### Data for processing

--- --- ---

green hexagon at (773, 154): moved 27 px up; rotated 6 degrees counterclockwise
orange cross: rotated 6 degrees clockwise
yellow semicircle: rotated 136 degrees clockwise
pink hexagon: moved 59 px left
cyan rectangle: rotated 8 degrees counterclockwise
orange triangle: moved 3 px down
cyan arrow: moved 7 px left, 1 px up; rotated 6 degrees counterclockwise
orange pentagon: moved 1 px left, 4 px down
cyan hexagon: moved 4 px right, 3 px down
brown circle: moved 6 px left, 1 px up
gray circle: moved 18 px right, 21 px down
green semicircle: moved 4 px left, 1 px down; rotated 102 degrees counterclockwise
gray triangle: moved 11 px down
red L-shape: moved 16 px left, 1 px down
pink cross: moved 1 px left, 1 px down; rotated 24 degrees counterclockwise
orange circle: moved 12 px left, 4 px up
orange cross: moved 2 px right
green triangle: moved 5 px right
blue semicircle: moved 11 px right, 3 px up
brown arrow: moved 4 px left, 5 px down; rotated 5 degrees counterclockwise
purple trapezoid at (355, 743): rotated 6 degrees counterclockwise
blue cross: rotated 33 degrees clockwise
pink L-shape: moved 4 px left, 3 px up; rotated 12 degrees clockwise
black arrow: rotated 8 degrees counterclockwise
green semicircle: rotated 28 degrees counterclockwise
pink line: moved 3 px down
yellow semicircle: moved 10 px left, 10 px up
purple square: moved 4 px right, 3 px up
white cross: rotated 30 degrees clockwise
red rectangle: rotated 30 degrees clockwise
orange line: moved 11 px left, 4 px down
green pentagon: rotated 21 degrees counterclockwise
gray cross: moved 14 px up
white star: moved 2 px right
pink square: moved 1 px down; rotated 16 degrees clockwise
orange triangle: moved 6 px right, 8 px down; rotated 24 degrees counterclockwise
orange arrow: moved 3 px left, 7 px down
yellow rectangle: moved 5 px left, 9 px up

--- --- ---

### Written task
Please copy all of the rows above, character for character.

### Exercise response
green hexagon at (773, 154): moved 27 px up; rotated 6 degrees counterclockwise
orange cross: rotated 6 degrees clockwise
yellow semicircle: rotated 136 degrees clockwise
pink hexagon: moved 59 px left
cyan rectangle: rotated 8 degrees counterclockwise
orange triangle: moved 3 px down
cyan arrow: moved 7 px left, 1 px up; rotated 6 degrees counterclockwise
orange pentagon: moved 1 px left, 4 px down
cyan hexagon: moved 4 px right, 3 px down
brown circle: moved 6 px left, 1 px up
gray circle: moved 18 px right, 21 px down
green semicircle: moved 4 px left, 1 px down; rotated 102 degrees counterclockwise
gray triangle: moved 11 px down
red L-shape: moved 16 px left, 1 px down
pink cross: moved 1 px left, 1 px down; rotated 24 degrees counterclockwise
orange circle: moved 12 px left, 4 px up
orange cross: moved 2 px right
green triangle: moved 5 px right
blue semicircle: moved 11 px right, 3 px up
brown arrow: moved 4 px left, 5 px down; rotated 5 degrees counterclockwise
purple trapezoid at (355, 743): rotated 6 degrees counterclockwise
blue cross: rotated 33 degrees clockwise
pink L-shape: moved 4 px left, 3 px up; rotated 12 degrees clockwise
black arrow: rotated 8 degrees counterclockwise
green semicircle: rotated 28 degrees counterclockwise
pink line: moved 3 px down
yellow semicircle: moved 10 px left, 10 px up
purple square: moved 4 px right, 3 px up
white cross: rotated 30 degrees clockwise
red rectangle: rotated 30 degrees clockwise
orange line: moved 11 px left, 4 px down
green pentagon: rotated 21 degrees counterclockwise
gray cross: moved 14 px up
white star: moved 2 px right
pink square: moved 1 px down; rotated 16 degrees clockwise
orange triangle: moved 6 px right, 8 px down; rotated 24 degrees counterclockwise
orange arrow: moved 3 px left, 7 px down
yellow rectangle: moved 5 px left, 9 px up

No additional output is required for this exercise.